(WHAT YOU ARE ASKED TO DO):
Pictures are to be omitted, and every entry below is to be restated exactly.

(EXTRACTED MATERIAL):
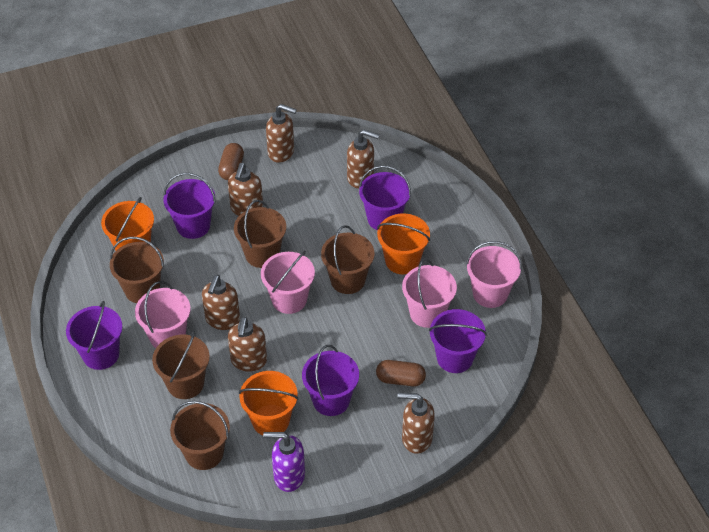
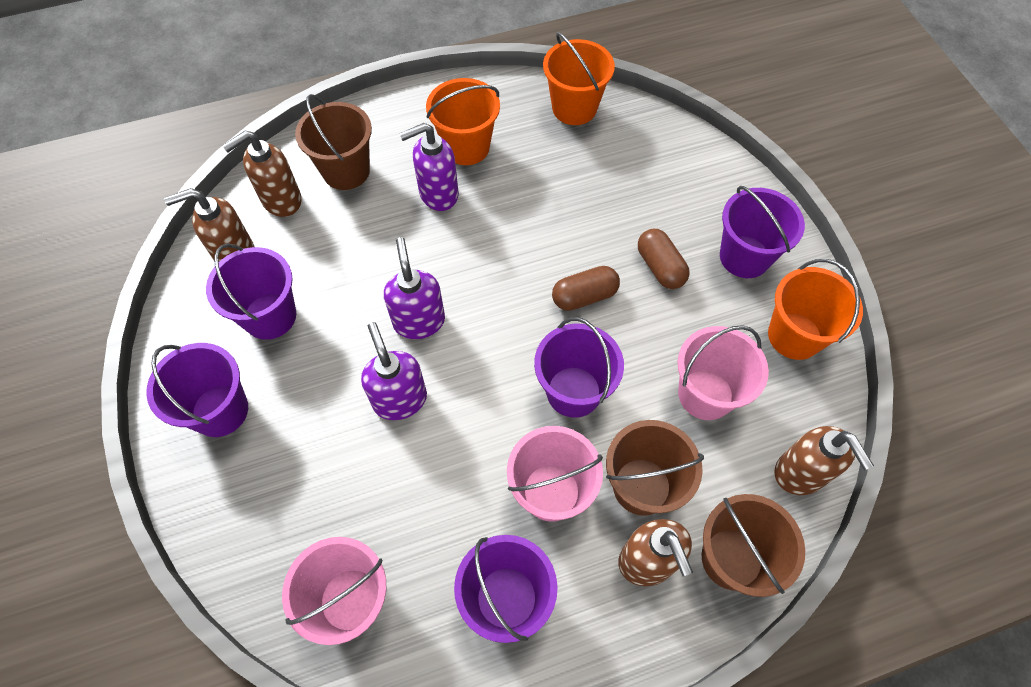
brown bucket: 5 -> 3
brown soap dispenser: 6 -> 4
pink bucket: 4 -> 3
purple soap dispenser: 1 -> 3

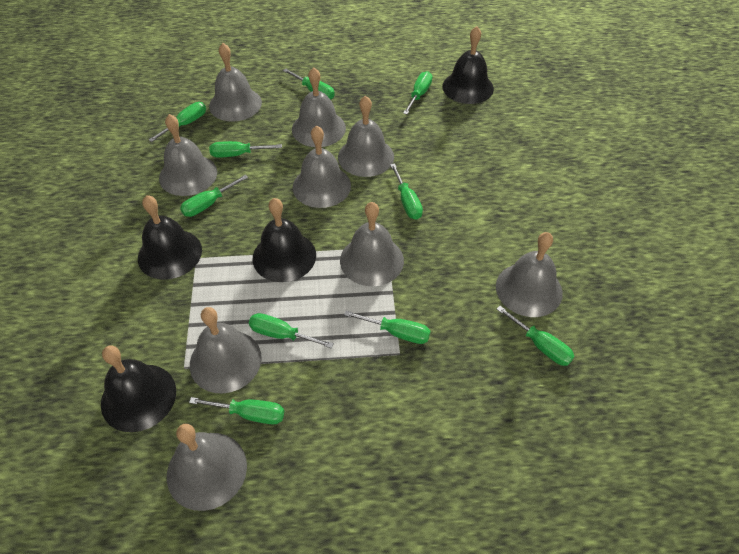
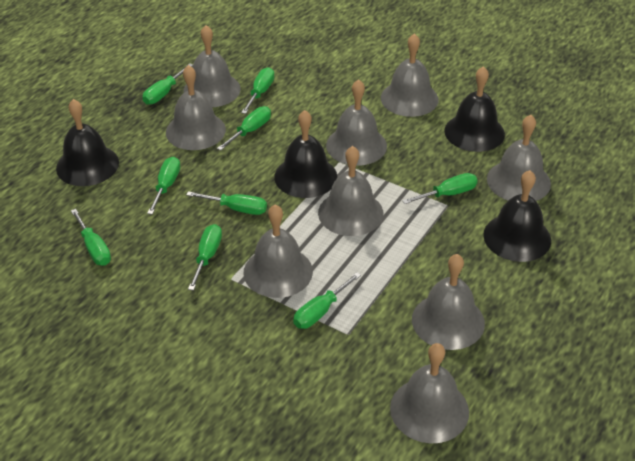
green screwdriver: 10 -> 9

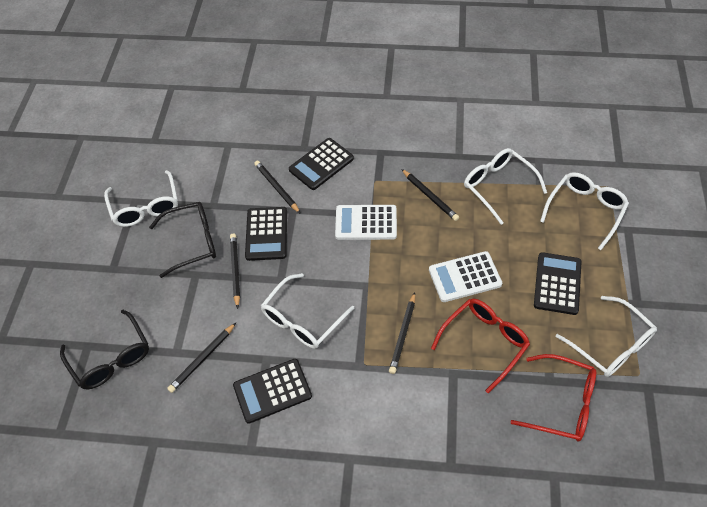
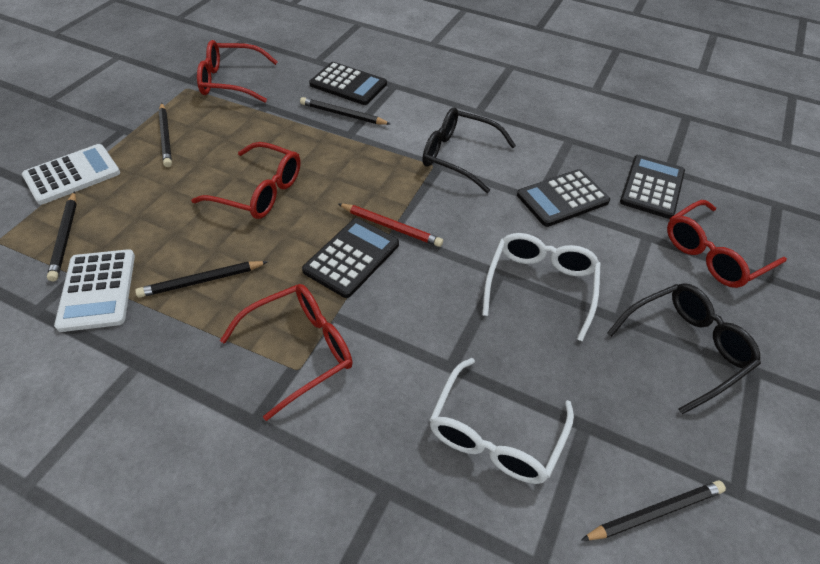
red glasses: 2 -> 4
red pencil: 0 -> 1
white glasses: 5 -> 2

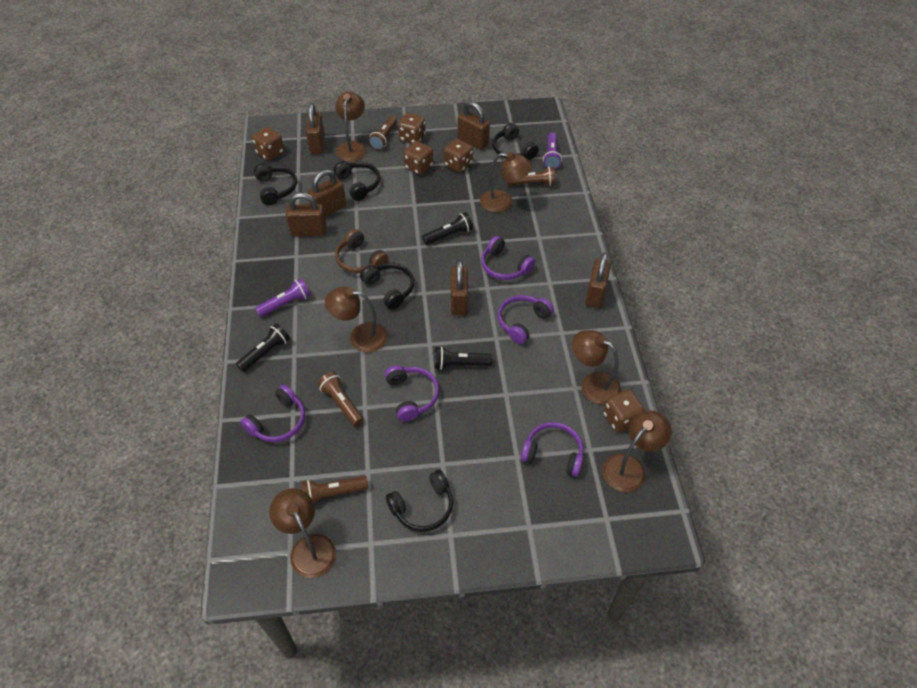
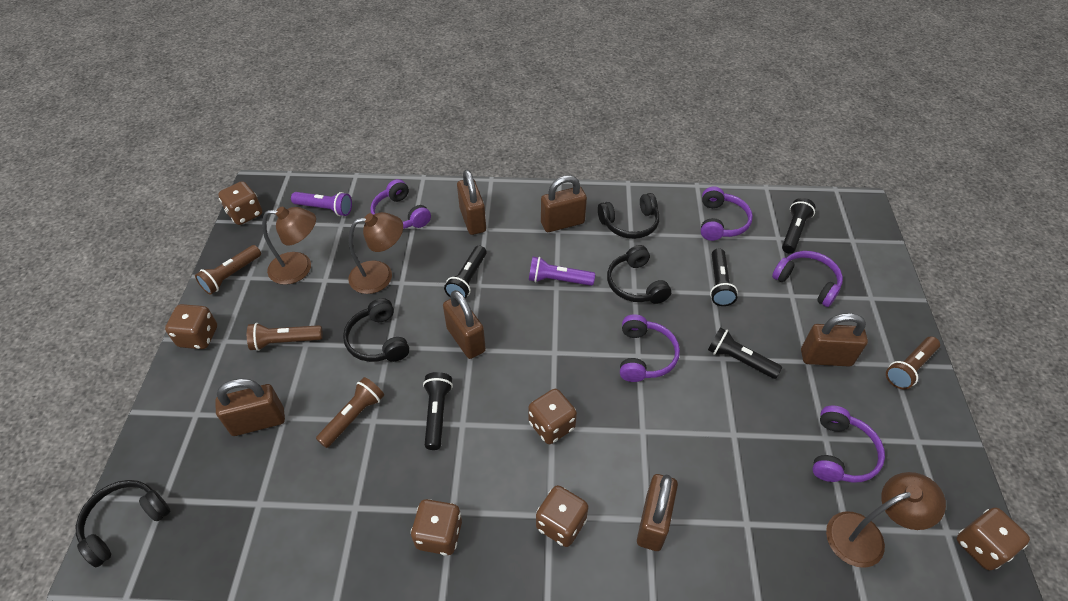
black flashlight: 3 -> 5
black headphones: 5 -> 4
brown dice: 5 -> 6
brown headphones: 1 -> 0
brown lamp: 6 -> 3

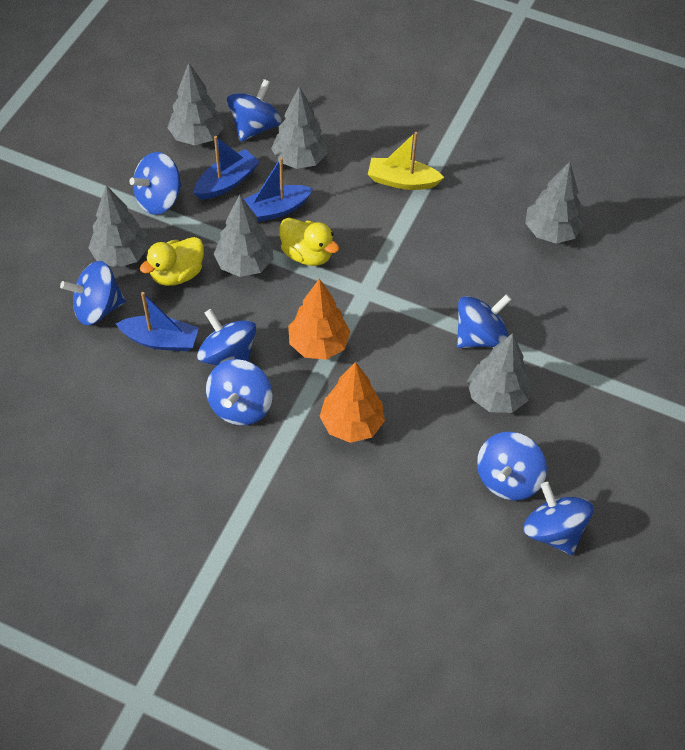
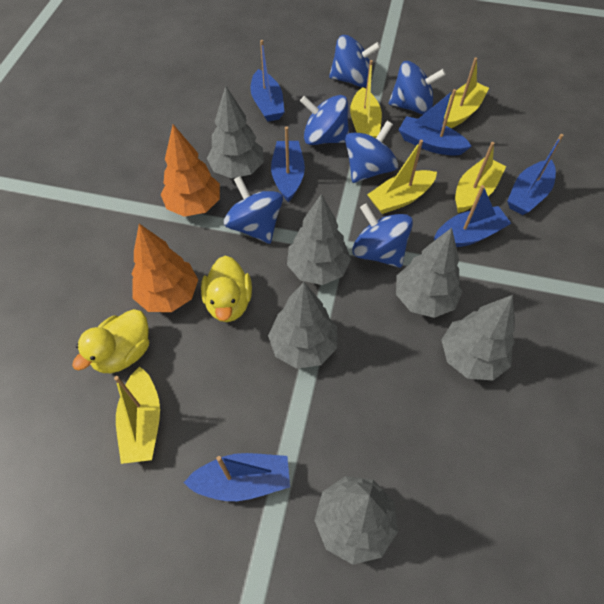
blue boat: 3 -> 6
blue spinning top: 8 -> 6
yellow boat: 1 -> 5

(RESPONSE AREA):
brown bucket: 5 -> 3
brown soap dispenser: 6 -> 4
pink bucket: 4 -> 3
purple soap dispenser: 1 -> 3

green screwdriver: 10 -> 9

red glasses: 2 -> 4
red pencil: 0 -> 1
white glasses: 5 -> 2

black flashlight: 3 -> 5
black headphones: 5 -> 4
brown dice: 5 -> 6
brown headphones: 1 -> 0
brown lamp: 6 -> 3

blue boat: 3 -> 6
blue spinning top: 8 -> 6
yellow boat: 1 -> 5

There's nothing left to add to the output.